• WRITTEN EXERCISE
Can you turn the entries into a JSON list of strings, one string per line with blank lines left out, covering only the part that opens with the line containing "Buhay) [557, 70]" and closes with the line containing "Landas) [557, 133]", both of those lines included?

(Target pointing data)
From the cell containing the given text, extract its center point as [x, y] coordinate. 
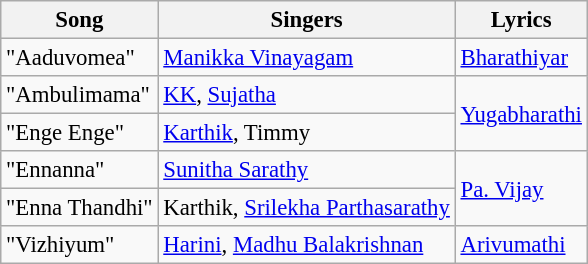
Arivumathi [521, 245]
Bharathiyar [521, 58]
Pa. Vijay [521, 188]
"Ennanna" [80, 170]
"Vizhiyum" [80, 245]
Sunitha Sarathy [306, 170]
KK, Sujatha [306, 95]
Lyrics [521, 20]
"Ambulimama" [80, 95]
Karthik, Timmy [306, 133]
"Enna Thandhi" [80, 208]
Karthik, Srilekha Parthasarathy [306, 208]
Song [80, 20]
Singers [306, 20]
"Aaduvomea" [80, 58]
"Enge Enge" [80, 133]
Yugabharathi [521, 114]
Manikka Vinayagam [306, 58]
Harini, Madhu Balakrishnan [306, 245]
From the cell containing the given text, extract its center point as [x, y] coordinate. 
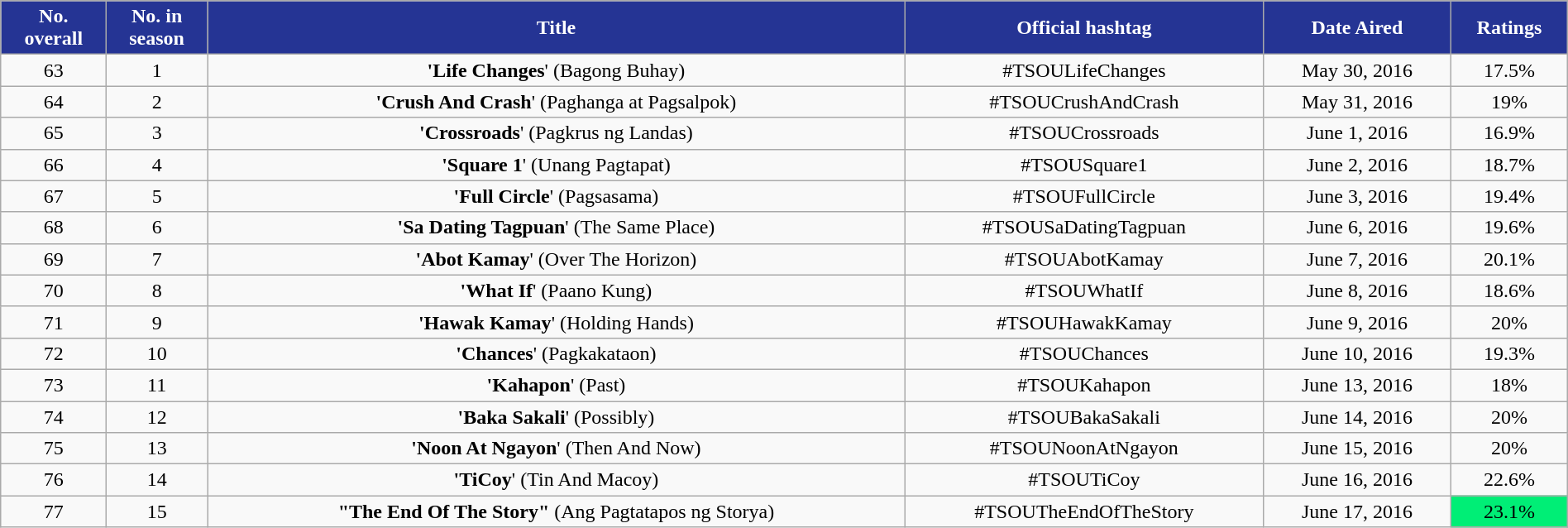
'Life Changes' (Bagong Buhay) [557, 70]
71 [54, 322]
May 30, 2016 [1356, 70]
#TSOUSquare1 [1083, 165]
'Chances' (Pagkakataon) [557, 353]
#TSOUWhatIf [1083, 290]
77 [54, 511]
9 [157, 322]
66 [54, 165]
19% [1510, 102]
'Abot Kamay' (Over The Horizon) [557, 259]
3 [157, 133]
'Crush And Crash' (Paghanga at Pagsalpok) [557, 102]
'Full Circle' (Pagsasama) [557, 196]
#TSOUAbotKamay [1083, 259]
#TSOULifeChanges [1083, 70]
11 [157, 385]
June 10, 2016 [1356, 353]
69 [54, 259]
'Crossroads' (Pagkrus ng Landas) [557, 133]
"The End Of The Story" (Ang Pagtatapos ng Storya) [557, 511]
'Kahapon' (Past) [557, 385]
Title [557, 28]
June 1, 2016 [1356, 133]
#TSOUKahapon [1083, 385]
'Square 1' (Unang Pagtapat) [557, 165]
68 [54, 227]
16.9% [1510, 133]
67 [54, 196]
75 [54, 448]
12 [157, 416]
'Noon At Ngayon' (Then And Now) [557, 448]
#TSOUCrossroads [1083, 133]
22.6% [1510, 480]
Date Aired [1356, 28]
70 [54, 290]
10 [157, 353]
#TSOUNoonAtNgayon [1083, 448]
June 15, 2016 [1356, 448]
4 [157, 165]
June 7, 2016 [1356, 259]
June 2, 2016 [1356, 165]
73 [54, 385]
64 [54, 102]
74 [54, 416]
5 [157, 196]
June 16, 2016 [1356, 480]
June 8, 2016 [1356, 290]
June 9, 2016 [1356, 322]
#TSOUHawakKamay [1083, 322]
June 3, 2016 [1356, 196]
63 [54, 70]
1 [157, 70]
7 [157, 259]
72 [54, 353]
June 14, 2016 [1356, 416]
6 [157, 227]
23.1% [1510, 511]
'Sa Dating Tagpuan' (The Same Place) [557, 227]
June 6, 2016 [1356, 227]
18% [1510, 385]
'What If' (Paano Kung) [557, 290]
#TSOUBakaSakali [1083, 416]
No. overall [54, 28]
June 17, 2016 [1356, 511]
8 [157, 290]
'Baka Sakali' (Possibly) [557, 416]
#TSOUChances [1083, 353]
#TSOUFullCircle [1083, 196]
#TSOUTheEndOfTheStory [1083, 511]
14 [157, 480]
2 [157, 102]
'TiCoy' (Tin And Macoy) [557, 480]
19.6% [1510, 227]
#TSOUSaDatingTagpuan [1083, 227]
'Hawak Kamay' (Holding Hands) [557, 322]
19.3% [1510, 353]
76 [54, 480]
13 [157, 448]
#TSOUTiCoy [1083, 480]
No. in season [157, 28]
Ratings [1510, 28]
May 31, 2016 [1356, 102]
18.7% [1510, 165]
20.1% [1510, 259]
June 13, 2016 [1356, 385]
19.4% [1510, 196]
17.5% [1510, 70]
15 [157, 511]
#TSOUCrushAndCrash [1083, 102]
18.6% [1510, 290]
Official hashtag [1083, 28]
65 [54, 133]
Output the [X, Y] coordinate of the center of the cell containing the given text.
==
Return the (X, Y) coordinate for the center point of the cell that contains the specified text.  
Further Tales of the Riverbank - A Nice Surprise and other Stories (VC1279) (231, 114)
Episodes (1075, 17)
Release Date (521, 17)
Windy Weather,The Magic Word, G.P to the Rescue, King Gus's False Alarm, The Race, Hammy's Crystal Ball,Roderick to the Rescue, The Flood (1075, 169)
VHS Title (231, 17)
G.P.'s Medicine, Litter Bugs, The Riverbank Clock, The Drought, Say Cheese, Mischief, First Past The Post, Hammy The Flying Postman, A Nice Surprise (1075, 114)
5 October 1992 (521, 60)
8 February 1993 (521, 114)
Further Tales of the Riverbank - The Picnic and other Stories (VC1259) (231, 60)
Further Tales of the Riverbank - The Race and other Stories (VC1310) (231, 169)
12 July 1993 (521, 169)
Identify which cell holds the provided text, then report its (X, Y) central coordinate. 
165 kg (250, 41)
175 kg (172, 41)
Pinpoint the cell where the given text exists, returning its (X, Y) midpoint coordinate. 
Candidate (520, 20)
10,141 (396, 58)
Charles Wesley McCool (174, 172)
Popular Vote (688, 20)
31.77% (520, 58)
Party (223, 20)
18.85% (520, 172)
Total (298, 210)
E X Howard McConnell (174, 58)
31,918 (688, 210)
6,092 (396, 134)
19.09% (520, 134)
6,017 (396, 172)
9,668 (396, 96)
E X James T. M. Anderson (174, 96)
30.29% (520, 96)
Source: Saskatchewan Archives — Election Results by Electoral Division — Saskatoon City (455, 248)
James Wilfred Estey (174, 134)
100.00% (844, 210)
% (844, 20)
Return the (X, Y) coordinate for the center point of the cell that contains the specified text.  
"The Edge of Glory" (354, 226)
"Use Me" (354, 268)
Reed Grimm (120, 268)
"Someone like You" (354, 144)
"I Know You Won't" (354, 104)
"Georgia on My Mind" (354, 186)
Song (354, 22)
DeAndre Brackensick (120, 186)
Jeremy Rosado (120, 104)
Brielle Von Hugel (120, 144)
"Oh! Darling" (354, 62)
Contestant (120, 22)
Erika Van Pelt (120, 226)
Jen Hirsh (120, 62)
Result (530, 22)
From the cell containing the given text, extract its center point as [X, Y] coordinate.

• WRITTEN REPLY
[
  "'Life Changes' (Bagong Buhay) [557, 70]",
  "71 [54, 322]",
  "May 30, 2016 [1356, 70]",
  "#TSOUSquare1 [1083, 165]",
  "'Chances' (Pagkakataon) [557, 353]",
  "#TSOUWhatIf [1083, 290]",
  "77 [54, 511]",
  "9 [157, 322]",
  "66 [54, 165]",
  "19% [1510, 102]",
  "'Abot Kamay' (Over The Horizon) [557, 259]",
  "3 [157, 133]",
  "'Crush And Crash' (Paghanga at Pagsalpok) [557, 102]",
  "'Full Circle' (Pagsasama) [557, 196]",
  "#TSOUAbotKamay [1083, 259]",
  "#TSOULifeChanges [1083, 70]",
  "11 [157, 385]",
  "June 10, 2016 [1356, 353]",
  "69 [54, 259]",
  "'Crossroads' (Pagkrus ng Landas) [557, 133]"
]